THE INPUT Start Marker
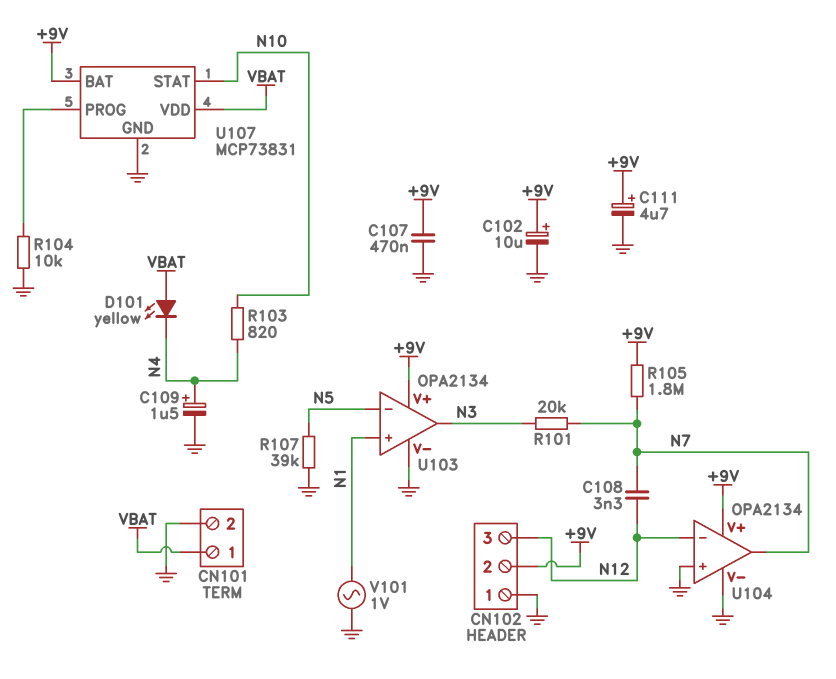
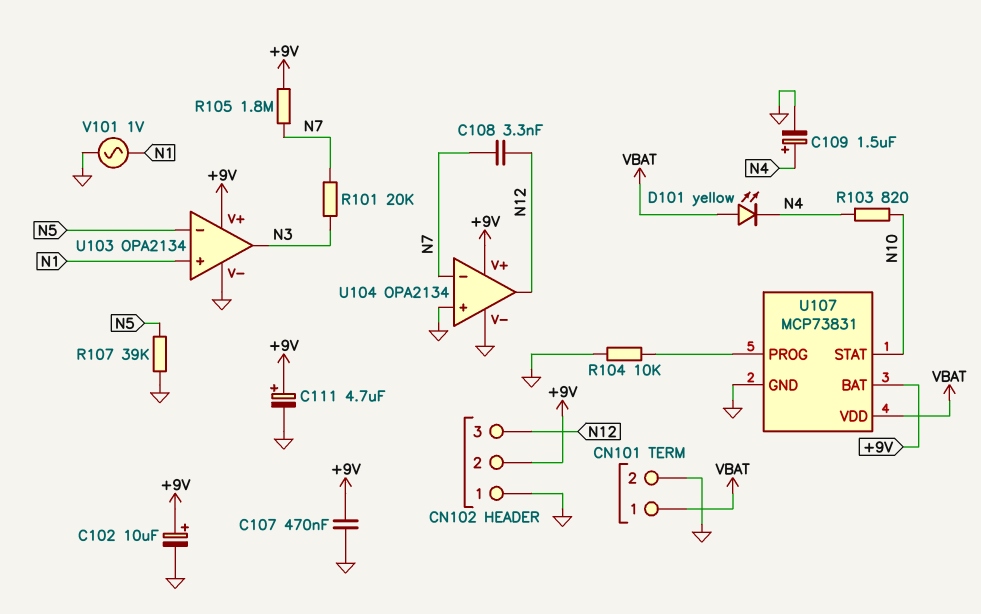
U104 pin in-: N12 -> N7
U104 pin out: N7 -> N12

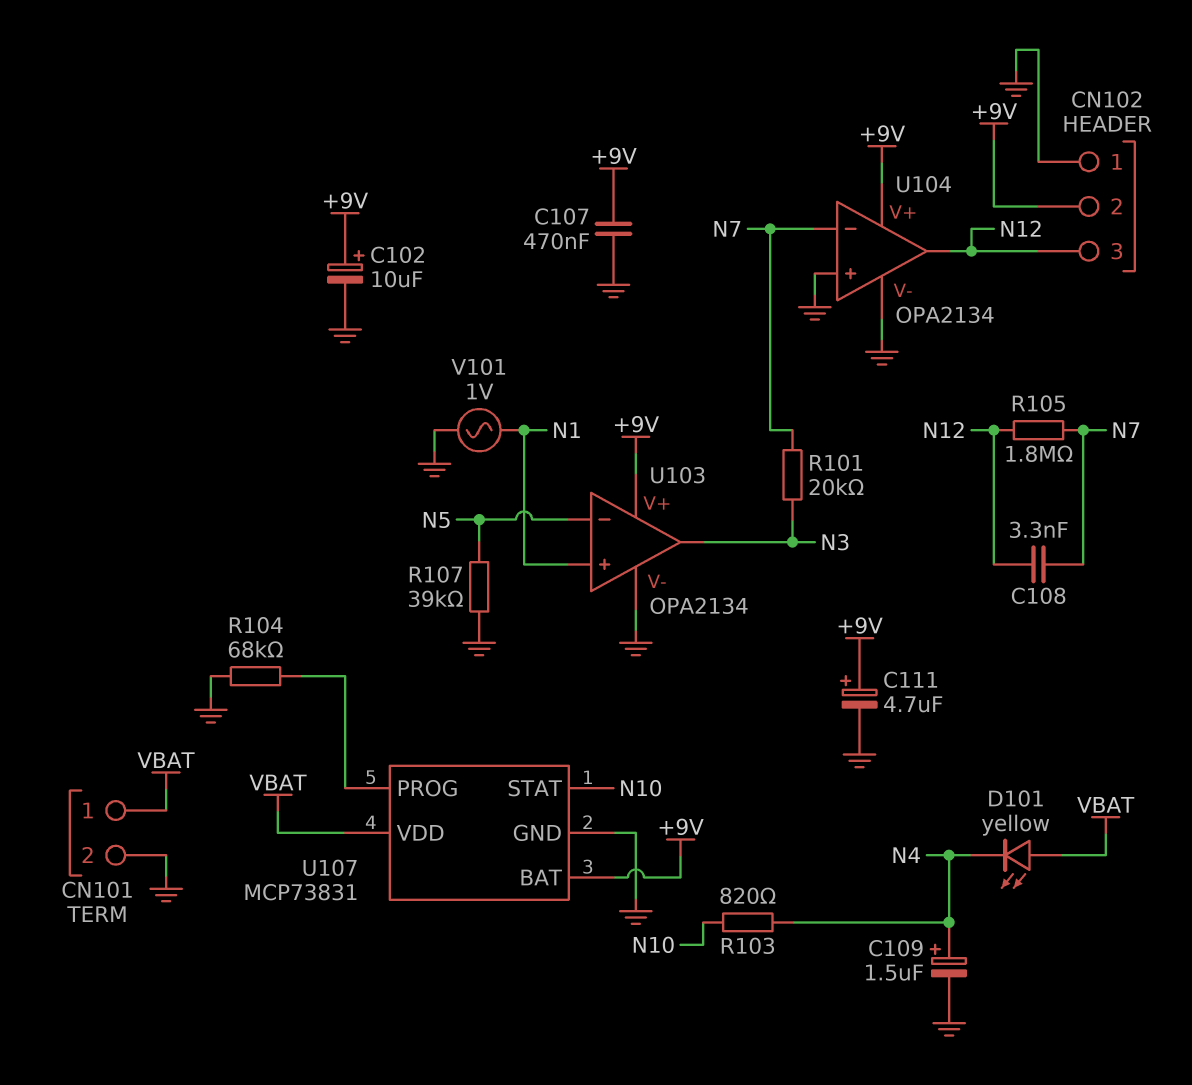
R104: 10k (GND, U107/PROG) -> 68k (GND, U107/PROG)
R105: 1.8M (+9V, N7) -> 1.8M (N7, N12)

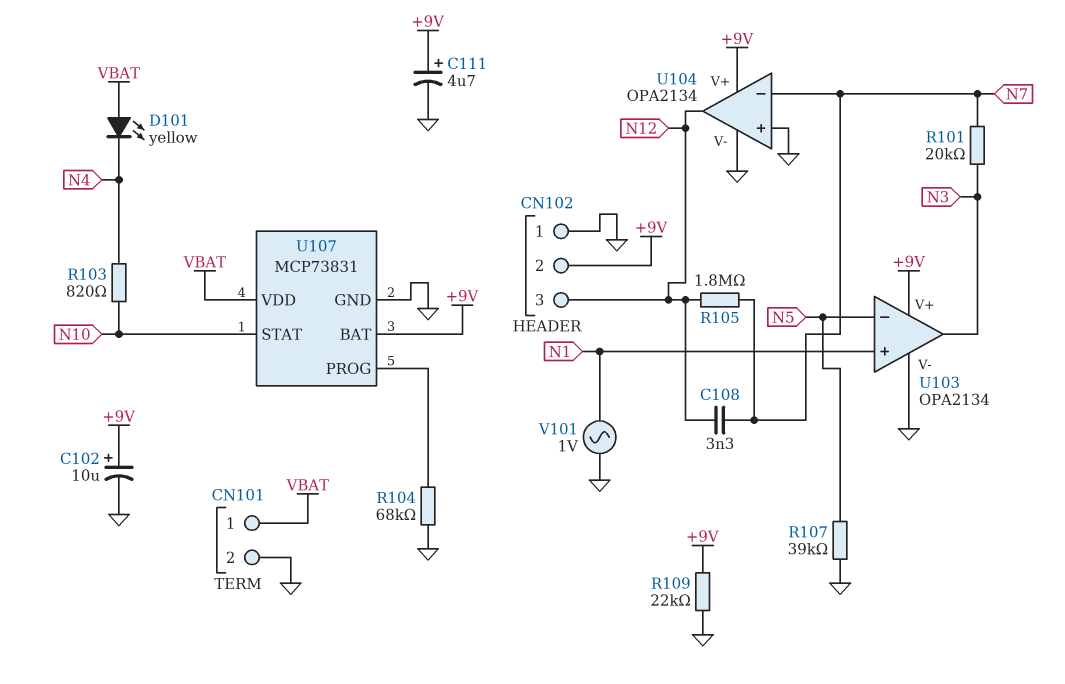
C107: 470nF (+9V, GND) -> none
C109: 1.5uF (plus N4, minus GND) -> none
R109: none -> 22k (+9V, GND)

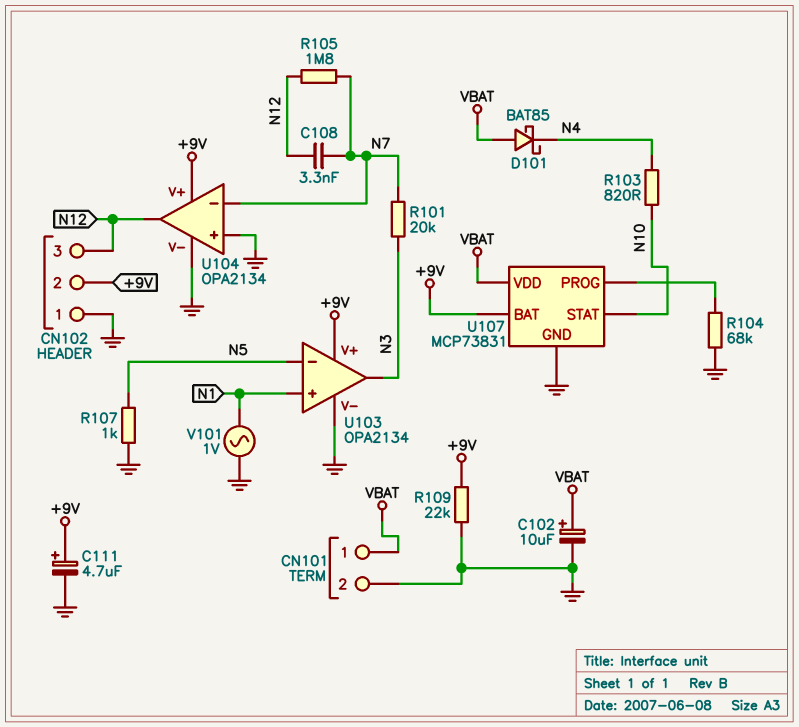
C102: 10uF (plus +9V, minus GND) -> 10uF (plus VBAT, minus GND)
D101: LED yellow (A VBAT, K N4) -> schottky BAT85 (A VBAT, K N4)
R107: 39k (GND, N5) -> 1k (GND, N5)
THE INPUT End Marker
THE INPUT Start Marker
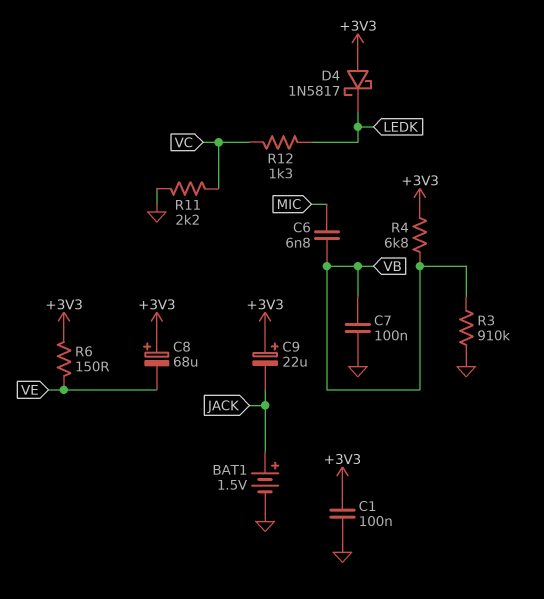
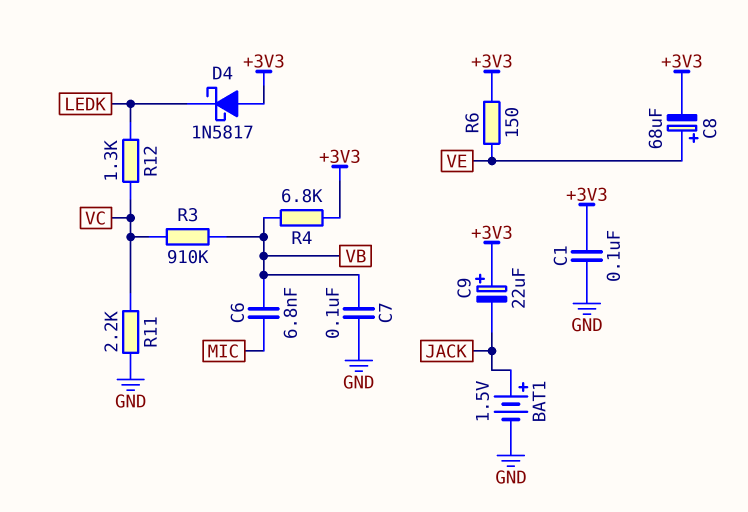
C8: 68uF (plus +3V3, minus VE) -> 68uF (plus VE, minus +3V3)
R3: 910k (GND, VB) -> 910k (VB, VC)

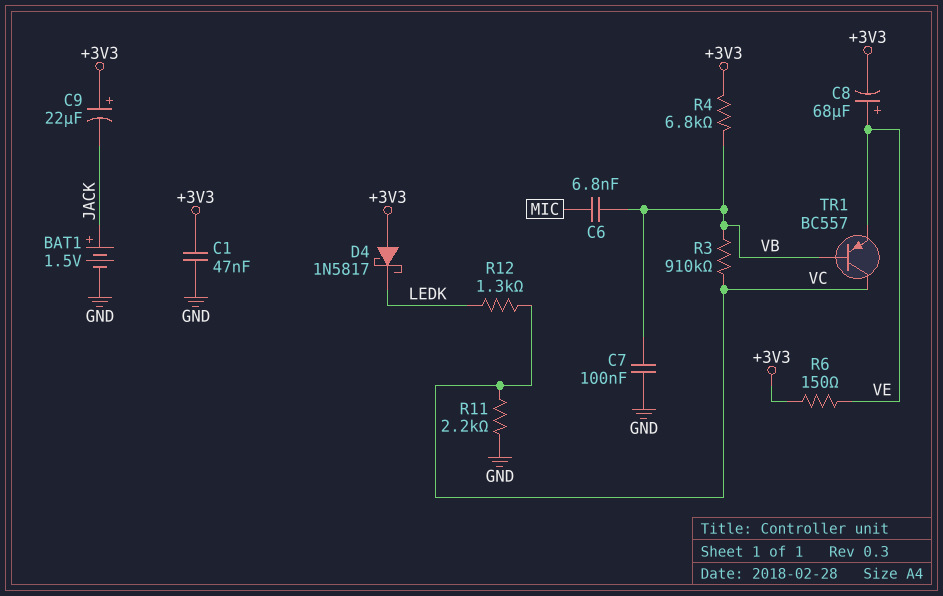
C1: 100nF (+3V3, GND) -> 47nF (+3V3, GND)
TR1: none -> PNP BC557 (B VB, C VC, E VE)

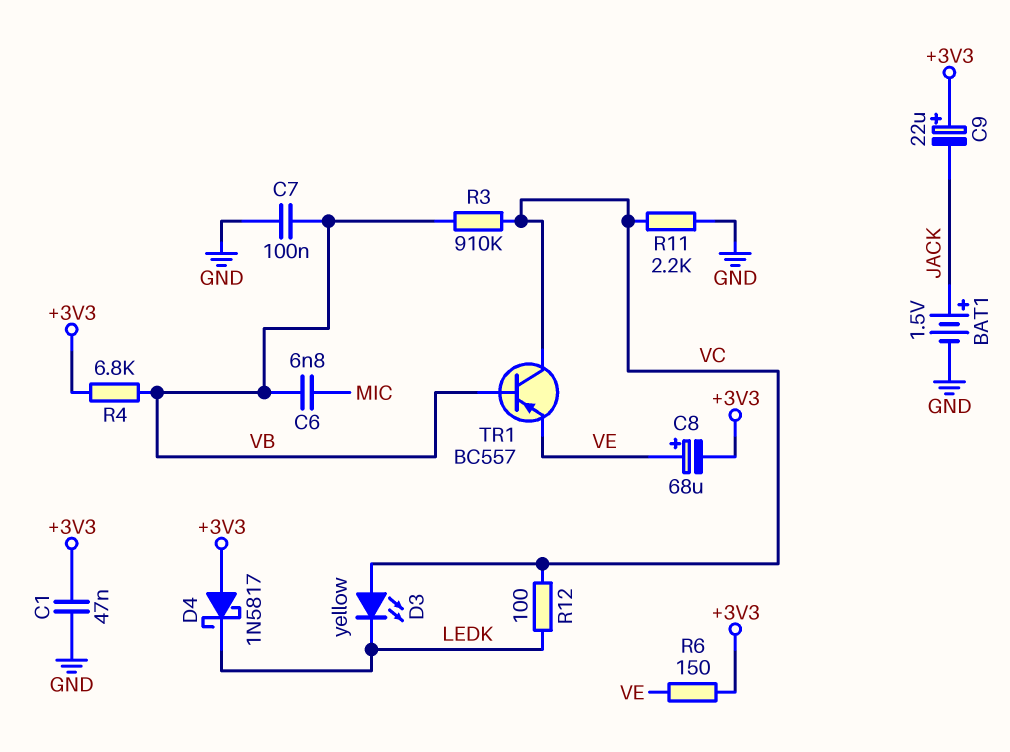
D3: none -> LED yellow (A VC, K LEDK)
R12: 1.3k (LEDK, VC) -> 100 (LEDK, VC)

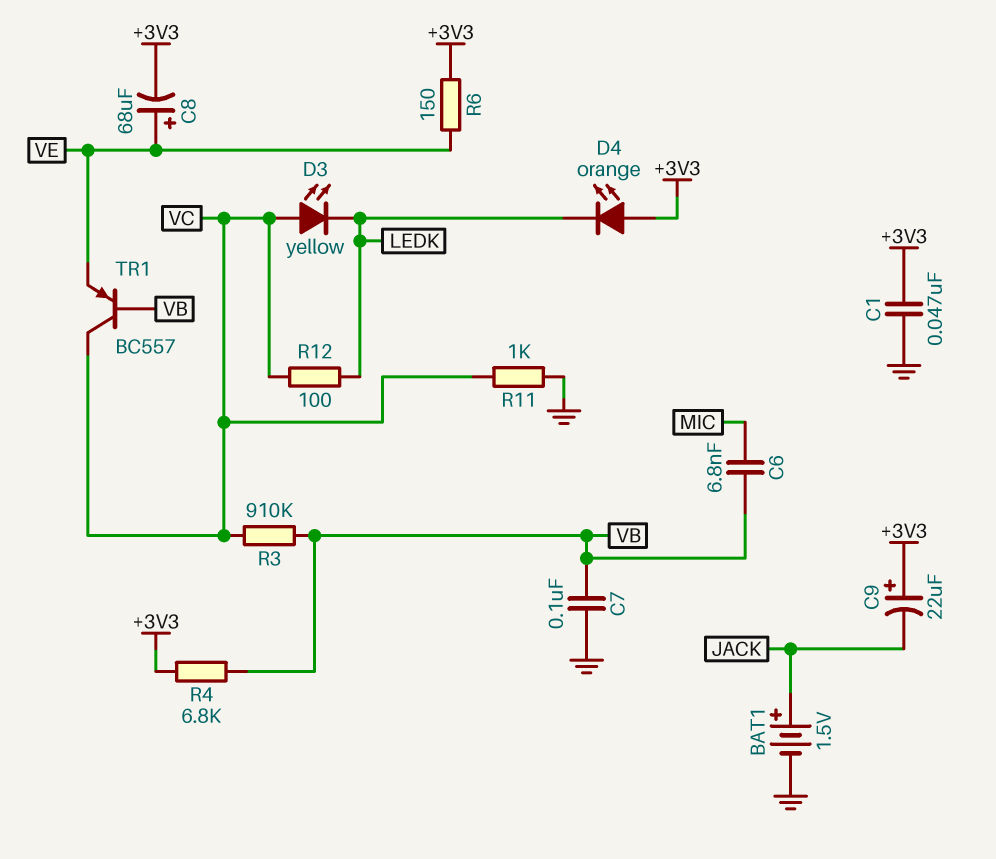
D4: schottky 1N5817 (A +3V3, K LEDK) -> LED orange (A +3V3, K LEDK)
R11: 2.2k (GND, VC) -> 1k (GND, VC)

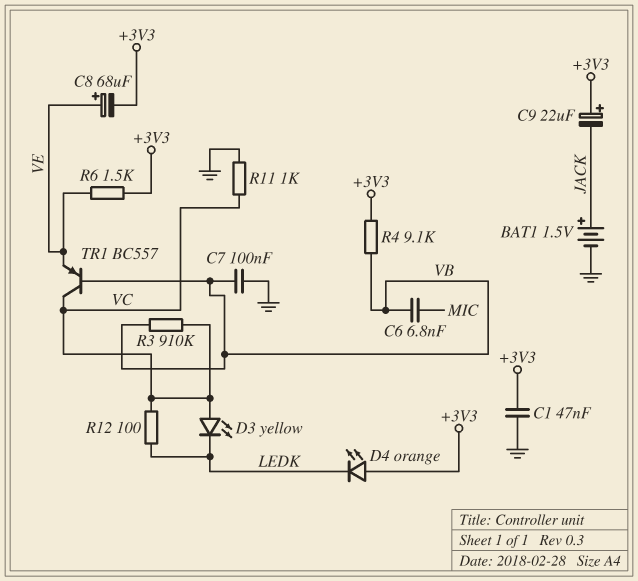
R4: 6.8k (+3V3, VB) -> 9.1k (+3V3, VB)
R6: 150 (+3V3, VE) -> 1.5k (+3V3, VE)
THE INPUT End Marker
THE INPUT Start Marker
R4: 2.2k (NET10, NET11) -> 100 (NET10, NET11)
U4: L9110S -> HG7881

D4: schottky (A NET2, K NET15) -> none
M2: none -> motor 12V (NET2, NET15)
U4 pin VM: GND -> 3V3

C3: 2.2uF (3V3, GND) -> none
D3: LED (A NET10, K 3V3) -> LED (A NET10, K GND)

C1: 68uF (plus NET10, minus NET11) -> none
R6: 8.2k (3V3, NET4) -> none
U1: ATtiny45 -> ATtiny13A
THE INPUT End Marker
#### WHAT THE EXERCISE ASKS
Please copy the lines above from the line with "C3: 2.2uF (3V3, GND) -> none" up to and including the line with "U1: ATtiny45 -> ATtiny13A", exactly as written and with nothing else.

#### TASK OUTPUT
C3: 2.2uF (3V3, GND) -> none
D3: LED (A NET10, K 3V3) -> LED (A NET10, K GND)

C1: 68uF (plus NET10, minus NET11) -> none
R6: 8.2k (3V3, NET4) -> none
U1: ATtiny45 -> ATtiny13A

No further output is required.